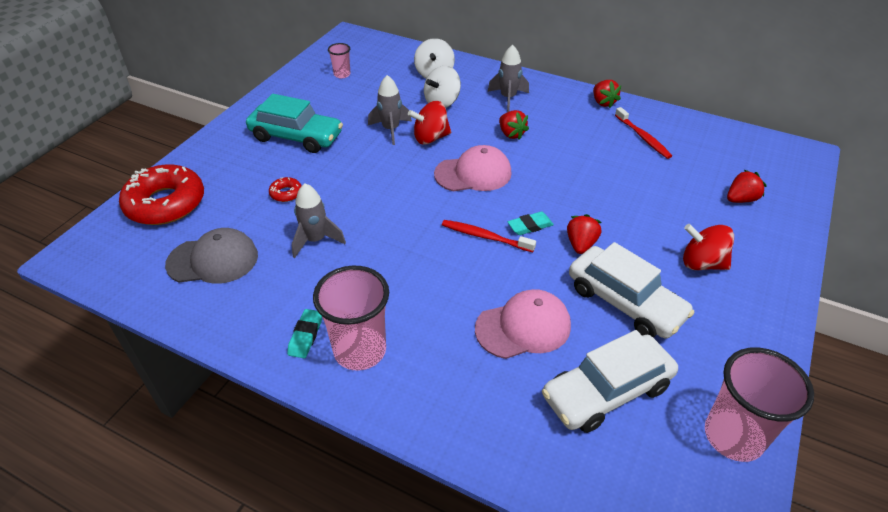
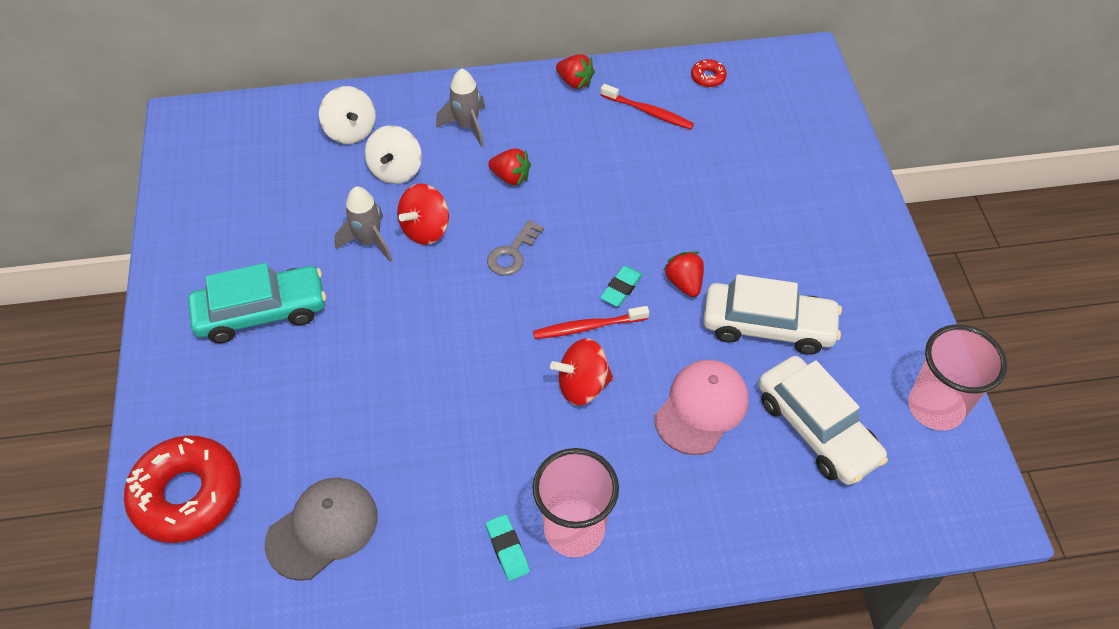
camera: 35 degrees left, 10 degrees up
(286, 193) = (324, 396): red donut -> red donut (708, 77)
(316, 240) = (416, 435): grey rocket -> none
(342, 74) = (232, 188): pink cup -> none
(473, 173) = (512, 253): pink cap -> grey key
(606, 391) = (816, 429): white car -> white car turned 60 degrees counterclockwise
(702, 263) = (803, 243): red spinning top -> red spinning top (582, 385)
(740, 199) = (788, 146): red strawberry -> none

[Work order] Wherever "pink" turns up in the records, copy the whole line.

[Task response]
(342, 74) = (232, 188): pink cup -> none
(473, 173) = (512, 253): pink cap -> grey key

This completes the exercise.